• **WHAT NEEDS TO BE DONE**
Scanning the entries below, copy every line that contains the word "grey".

** TASK DATA follows **

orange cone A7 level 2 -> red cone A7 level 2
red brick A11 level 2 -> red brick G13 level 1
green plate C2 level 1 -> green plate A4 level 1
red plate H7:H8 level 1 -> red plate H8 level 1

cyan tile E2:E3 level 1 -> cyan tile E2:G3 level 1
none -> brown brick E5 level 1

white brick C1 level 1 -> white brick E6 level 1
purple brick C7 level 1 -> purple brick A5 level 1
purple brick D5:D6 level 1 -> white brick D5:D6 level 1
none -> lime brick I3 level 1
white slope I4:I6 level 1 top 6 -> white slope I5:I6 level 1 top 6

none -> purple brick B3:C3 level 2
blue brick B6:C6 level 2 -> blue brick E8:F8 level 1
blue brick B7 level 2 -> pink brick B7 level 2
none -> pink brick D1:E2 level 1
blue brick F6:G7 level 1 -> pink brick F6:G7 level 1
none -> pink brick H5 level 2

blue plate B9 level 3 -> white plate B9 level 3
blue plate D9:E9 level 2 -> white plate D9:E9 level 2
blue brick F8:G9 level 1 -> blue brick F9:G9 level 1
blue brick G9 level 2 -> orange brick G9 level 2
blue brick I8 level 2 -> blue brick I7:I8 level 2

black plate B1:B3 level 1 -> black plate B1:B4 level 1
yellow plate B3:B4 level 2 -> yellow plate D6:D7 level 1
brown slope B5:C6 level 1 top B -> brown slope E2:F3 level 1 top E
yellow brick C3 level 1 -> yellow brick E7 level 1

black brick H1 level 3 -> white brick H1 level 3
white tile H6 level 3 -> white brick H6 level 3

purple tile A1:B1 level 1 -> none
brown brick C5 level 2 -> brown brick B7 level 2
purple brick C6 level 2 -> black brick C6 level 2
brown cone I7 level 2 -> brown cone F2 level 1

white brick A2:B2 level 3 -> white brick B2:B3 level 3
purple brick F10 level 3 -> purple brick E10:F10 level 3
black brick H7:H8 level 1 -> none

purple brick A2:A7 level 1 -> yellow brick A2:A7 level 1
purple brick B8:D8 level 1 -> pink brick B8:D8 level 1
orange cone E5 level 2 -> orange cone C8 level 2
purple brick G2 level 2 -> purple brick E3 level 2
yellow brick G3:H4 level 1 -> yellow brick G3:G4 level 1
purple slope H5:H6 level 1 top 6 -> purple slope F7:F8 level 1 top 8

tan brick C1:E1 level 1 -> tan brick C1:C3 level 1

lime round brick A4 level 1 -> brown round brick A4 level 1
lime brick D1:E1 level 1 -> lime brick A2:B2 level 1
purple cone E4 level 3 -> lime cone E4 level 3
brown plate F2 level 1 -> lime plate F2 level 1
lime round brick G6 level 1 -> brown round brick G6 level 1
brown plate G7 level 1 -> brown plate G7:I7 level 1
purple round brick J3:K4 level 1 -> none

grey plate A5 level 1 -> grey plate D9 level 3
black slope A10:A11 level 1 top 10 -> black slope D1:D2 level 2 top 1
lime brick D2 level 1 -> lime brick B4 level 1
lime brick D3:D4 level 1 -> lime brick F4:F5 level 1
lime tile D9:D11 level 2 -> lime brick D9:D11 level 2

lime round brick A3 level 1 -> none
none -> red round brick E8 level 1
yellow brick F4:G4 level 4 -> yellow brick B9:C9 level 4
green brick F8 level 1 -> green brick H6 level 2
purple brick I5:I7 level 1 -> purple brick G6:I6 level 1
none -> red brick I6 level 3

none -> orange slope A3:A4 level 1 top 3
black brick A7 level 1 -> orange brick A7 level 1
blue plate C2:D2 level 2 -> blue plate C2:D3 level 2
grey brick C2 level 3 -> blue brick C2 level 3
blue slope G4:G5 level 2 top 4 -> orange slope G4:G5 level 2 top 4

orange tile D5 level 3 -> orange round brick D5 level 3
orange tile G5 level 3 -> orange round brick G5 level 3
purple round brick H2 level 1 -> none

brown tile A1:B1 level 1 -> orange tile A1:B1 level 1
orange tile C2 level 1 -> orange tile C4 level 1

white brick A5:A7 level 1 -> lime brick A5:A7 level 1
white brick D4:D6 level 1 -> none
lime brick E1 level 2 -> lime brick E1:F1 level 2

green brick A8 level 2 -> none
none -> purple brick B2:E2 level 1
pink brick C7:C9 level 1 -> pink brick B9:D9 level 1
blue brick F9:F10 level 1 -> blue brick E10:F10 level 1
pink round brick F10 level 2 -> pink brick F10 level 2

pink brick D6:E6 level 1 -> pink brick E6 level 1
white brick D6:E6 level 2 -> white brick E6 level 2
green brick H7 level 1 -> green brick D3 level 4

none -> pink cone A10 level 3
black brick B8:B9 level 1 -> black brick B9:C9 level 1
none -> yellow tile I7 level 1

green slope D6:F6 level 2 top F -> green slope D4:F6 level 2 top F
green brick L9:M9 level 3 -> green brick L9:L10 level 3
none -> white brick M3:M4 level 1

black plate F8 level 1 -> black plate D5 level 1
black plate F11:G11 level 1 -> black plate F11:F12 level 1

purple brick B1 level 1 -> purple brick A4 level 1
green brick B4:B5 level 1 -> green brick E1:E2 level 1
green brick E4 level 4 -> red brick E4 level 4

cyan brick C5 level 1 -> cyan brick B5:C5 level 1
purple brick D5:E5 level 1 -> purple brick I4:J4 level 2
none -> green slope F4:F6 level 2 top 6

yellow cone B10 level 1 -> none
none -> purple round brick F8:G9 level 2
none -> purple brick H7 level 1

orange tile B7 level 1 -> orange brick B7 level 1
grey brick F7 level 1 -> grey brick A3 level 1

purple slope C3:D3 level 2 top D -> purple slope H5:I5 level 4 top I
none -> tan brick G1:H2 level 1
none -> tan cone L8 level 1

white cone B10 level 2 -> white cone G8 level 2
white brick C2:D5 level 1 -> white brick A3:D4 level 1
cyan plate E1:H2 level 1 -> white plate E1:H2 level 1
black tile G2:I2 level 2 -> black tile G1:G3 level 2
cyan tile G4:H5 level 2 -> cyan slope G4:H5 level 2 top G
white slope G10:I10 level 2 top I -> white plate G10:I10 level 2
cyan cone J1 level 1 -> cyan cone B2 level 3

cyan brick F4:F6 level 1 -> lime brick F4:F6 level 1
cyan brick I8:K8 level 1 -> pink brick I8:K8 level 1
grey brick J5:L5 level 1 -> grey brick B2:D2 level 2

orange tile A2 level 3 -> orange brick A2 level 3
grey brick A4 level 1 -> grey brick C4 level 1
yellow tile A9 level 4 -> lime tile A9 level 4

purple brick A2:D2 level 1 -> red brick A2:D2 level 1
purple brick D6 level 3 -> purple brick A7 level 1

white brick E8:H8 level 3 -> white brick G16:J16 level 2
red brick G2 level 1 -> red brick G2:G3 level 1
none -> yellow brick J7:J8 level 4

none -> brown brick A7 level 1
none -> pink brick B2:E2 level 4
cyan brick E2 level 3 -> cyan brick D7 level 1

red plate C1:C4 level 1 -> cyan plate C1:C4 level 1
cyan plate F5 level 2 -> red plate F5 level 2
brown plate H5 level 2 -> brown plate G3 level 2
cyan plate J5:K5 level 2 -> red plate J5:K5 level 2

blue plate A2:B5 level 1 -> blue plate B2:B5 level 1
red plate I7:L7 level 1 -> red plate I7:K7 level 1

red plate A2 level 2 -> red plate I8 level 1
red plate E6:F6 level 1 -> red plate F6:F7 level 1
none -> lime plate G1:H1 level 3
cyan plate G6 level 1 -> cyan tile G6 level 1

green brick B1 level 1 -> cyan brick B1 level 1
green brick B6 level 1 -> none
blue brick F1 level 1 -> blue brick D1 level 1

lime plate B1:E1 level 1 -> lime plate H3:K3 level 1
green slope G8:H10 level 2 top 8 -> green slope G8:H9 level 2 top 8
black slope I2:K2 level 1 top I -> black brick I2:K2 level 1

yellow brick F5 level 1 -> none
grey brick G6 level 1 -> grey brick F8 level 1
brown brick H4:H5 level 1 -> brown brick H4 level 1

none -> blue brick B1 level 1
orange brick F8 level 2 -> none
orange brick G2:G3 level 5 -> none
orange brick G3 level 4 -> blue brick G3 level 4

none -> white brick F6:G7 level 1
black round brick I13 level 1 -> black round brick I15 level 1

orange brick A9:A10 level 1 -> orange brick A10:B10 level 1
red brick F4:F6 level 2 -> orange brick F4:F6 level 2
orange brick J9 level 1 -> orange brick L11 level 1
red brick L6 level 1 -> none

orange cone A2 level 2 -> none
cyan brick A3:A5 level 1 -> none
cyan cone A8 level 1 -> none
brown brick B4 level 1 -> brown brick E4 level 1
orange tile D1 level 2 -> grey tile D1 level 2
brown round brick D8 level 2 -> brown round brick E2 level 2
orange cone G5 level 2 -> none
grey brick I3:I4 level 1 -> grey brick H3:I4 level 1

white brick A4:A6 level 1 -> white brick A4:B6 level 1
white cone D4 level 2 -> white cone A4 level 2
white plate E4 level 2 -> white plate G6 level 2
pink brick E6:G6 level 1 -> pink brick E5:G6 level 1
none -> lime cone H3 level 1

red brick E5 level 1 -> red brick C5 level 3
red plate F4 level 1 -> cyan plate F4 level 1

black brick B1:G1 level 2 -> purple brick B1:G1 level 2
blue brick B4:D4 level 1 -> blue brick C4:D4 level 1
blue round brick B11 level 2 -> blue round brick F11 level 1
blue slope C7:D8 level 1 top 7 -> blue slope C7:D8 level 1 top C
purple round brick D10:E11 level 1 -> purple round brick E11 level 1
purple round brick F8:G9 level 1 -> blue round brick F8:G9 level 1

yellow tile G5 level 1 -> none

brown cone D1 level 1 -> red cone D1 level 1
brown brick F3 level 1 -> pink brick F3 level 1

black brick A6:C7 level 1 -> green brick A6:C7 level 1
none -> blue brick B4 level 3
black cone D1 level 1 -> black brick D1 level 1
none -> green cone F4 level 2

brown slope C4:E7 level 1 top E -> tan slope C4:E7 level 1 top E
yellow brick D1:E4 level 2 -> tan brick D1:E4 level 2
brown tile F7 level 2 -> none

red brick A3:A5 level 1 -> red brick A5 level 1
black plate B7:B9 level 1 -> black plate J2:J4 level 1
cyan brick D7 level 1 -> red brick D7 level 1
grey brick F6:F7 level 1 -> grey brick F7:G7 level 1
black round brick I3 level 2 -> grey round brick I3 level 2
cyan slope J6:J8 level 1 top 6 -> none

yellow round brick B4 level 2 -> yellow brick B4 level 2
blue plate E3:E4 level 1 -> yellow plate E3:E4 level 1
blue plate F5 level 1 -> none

** End of TASK DATA **

• **TASK RESPONSE**
grey plate A5 level 1 -> grey plate D9 level 3
grey brick C2 level 3 -> blue brick C2 level 3
grey brick F7 level 1 -> grey brick A3 level 1
grey brick J5:L5 level 1 -> grey brick B2:D2 level 2
grey brick A4 level 1 -> grey brick C4 level 1
grey brick G6 level 1 -> grey brick F8 level 1
orange tile D1 level 2 -> grey tile D1 level 2
grey brick I3:I4 level 1 -> grey brick H3:I4 level 1
grey brick F6:F7 level 1 -> grey brick F7:G7 level 1
black round brick I3 level 2 -> grey round brick I3 level 2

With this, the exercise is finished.